Assigned task:
When you write out the listing, keep every word as it stands and drop the pictures.

Start of Data below

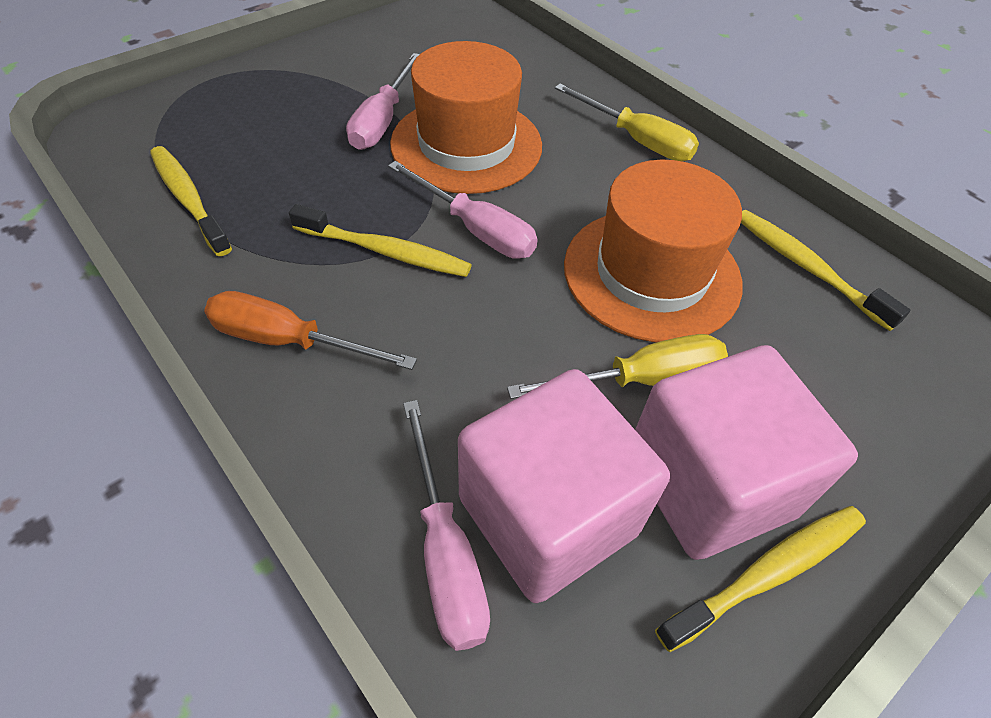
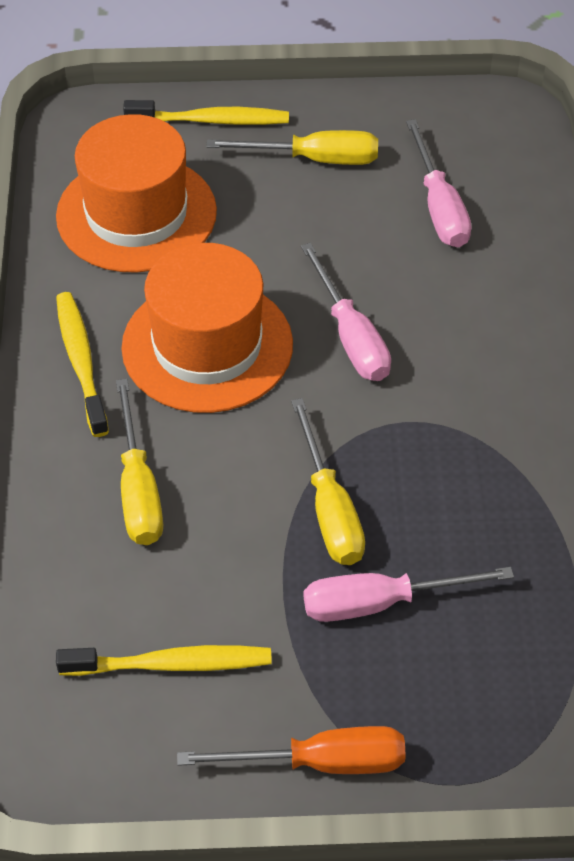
pink cube: 2 -> 0
yellow screwdriver: 2 -> 3
yellow toothbrush: 4 -> 3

End of Data below

Your response:
pink cube: 2 -> 0
yellow screwdriver: 2 -> 3
yellow toothbrush: 4 -> 3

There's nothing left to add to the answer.